◆ TRY IT
Using the records that follow, reproduce exactly the lines starting at the line containing "TP2: test point (VO) -> none" and ending at the line containing "R6: 8.2k (DGND, VMID) -> 8.2k (+9V, DGND)". Include both end lines and no pictures.

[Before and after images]
————————
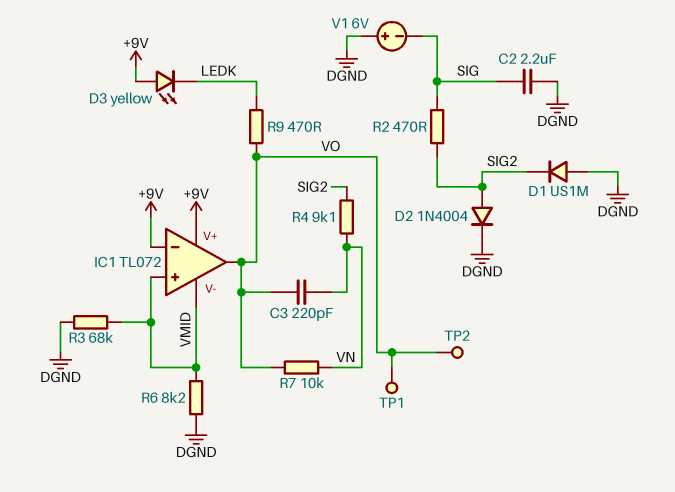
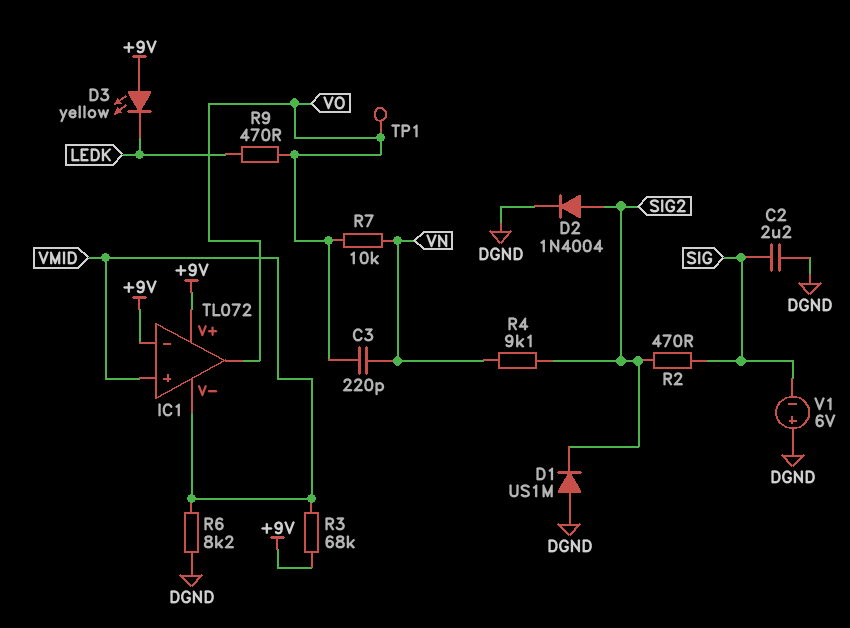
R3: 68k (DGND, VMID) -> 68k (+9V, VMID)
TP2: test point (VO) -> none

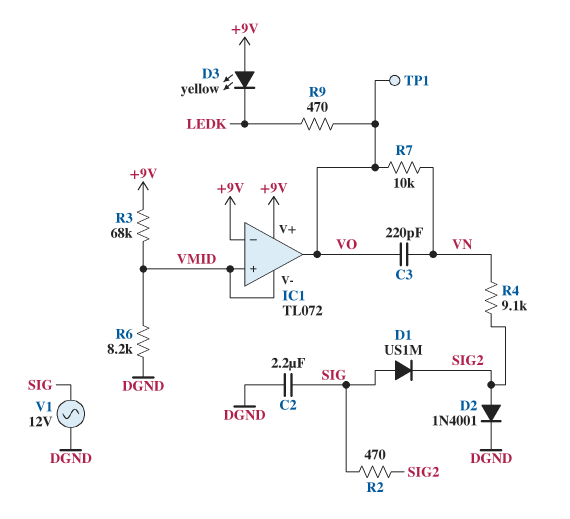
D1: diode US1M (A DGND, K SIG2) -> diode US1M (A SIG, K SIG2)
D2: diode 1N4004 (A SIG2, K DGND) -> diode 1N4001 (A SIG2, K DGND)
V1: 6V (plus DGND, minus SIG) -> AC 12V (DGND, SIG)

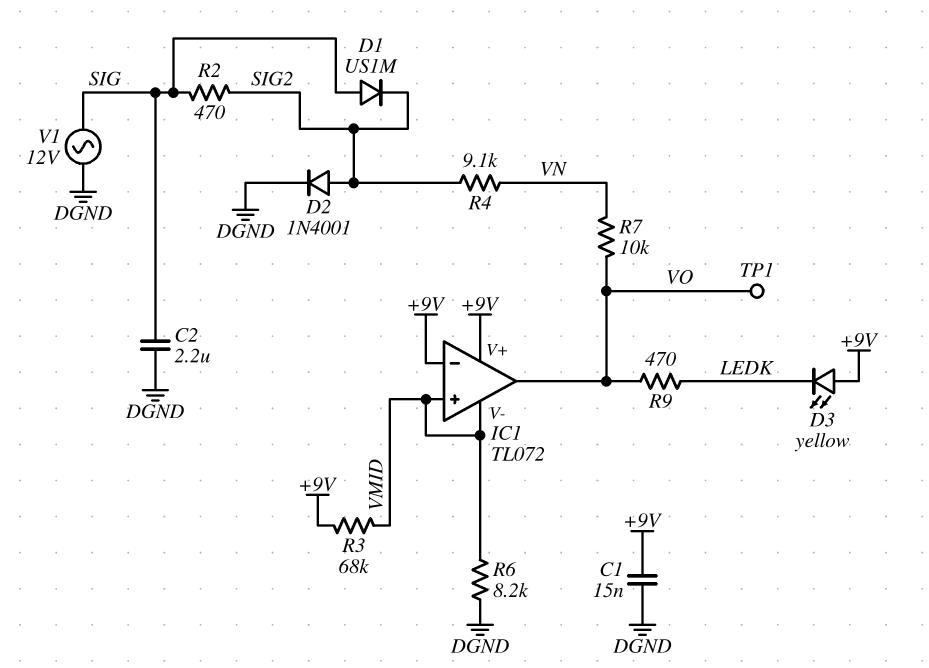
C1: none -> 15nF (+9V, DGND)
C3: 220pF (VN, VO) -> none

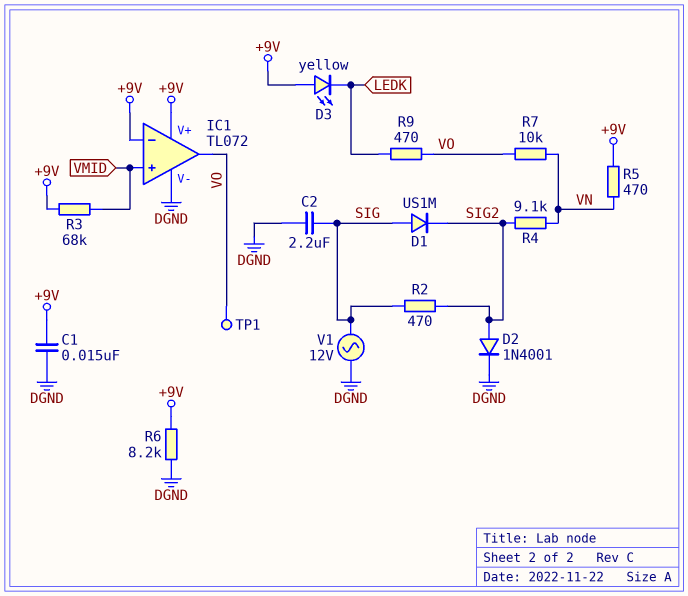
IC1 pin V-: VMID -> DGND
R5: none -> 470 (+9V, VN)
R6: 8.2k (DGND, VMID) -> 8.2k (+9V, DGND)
————————
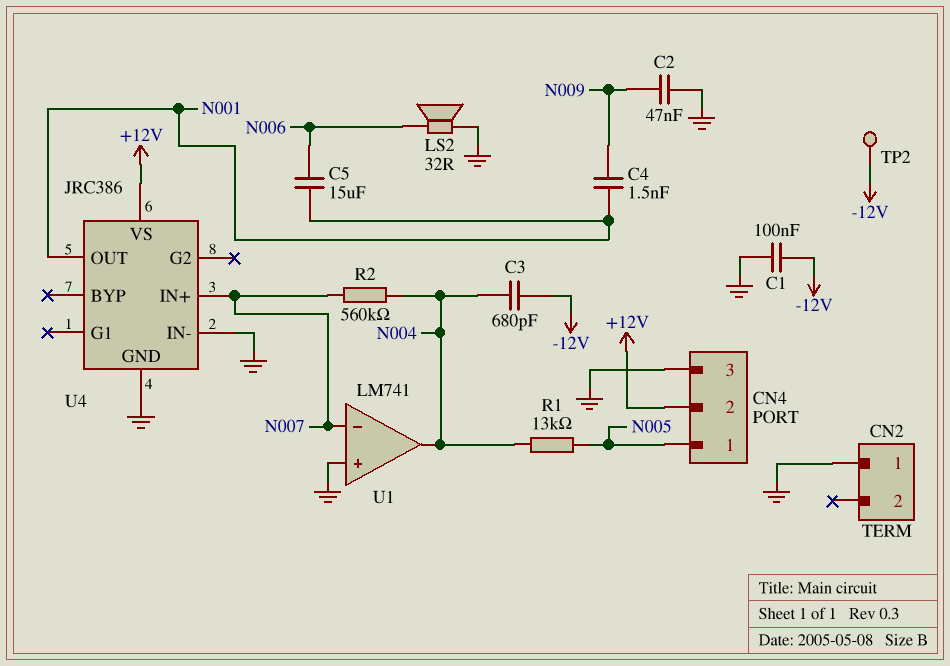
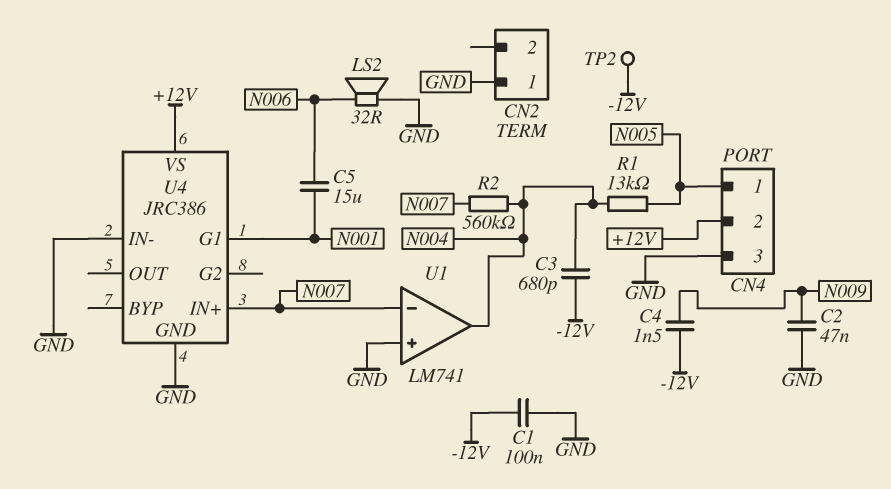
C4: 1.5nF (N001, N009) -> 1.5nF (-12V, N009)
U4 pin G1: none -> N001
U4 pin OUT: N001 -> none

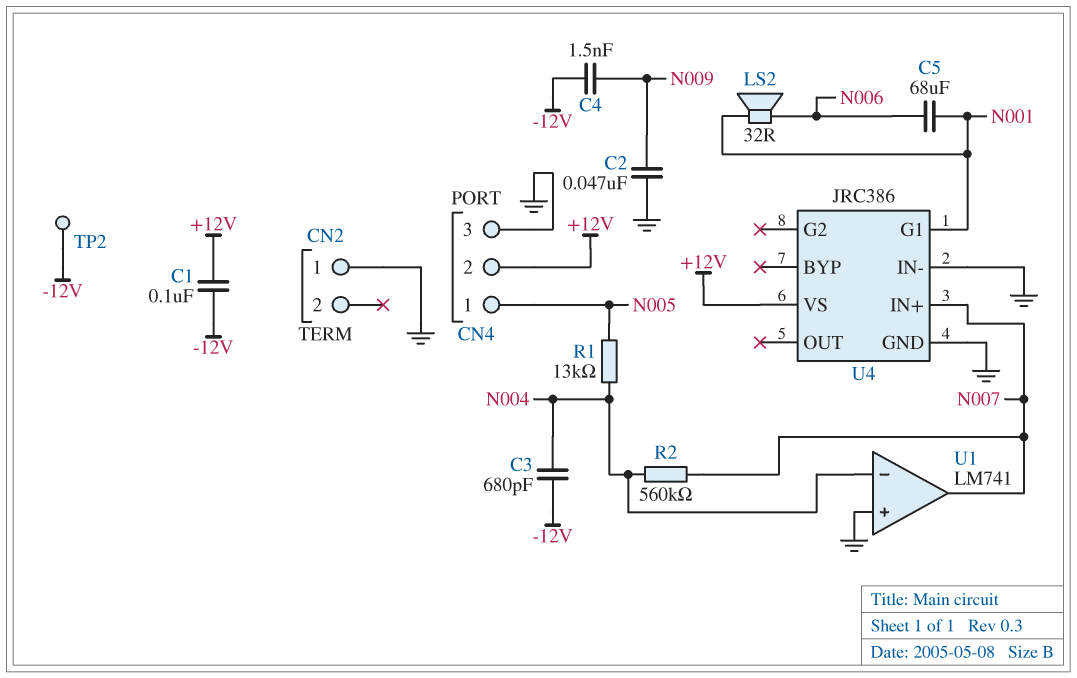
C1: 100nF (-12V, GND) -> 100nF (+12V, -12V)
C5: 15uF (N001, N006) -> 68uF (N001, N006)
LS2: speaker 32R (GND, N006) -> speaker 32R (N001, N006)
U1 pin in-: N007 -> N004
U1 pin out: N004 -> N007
————————
◆ FINAL ANSWER
TP2: test point (VO) -> none

D1: diode US1M (A DGND, K SIG2) -> diode US1M (A SIG, K SIG2)
D2: diode 1N4004 (A SIG2, K DGND) -> diode 1N4001 (A SIG2, K DGND)
V1: 6V (plus DGND, minus SIG) -> AC 12V (DGND, SIG)

C1: none -> 15nF (+9V, DGND)
C3: 220pF (VN, VO) -> none

IC1 pin V-: VMID -> DGND
R5: none -> 470 (+9V, VN)
R6: 8.2k (DGND, VMID) -> 8.2k (+9V, DGND)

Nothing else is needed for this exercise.